=== REQUIRED WORK ===
Output each line of the material as a row in a Markdown table with the columns "No." and "Line", skipping any blank lines. Leave the picture entries out of the table.

======== RECORDS TO USE ========

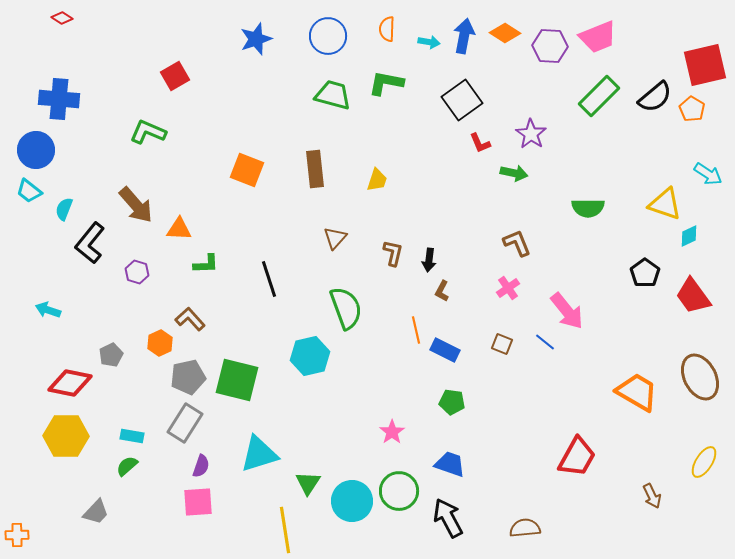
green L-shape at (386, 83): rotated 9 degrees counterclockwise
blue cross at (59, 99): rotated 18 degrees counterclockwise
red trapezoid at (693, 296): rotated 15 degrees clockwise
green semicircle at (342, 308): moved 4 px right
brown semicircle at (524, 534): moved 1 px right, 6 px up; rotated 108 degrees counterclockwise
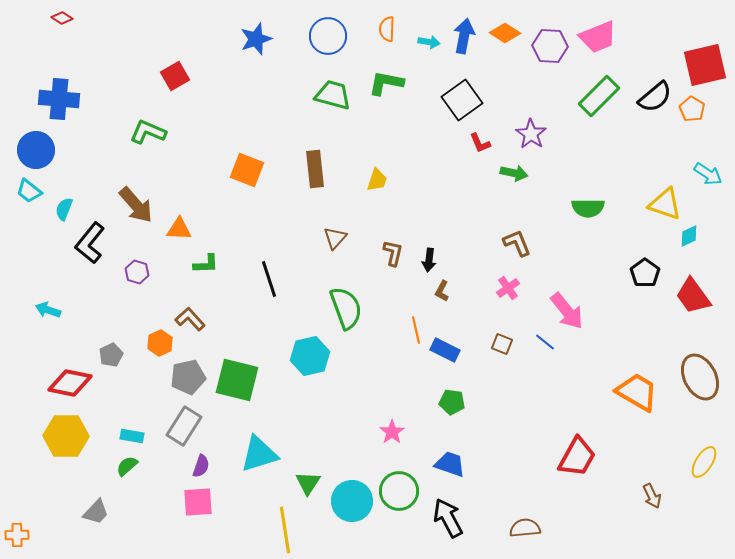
gray rectangle at (185, 423): moved 1 px left, 3 px down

========

=== OUTPUT OF THE TASK ===
| No. | Line |
|---|---|
| 1 | green L-shape at (386, 83): rotated 9 degrees counterclockwise |
| 2 | blue cross at (59, 99): rotated 18 degrees counterclockwise |
| 3 | red trapezoid at (693, 296): rotated 15 degrees clockwise |
| 4 | green semicircle at (342, 308): moved 4 px right |
| 5 | brown semicircle at (524, 534): moved 1 px right, 6 px up; rotated 108 degrees counterclockwise |
| 6 | gray rectangle at (185, 423): moved 1 px left, 3 px down |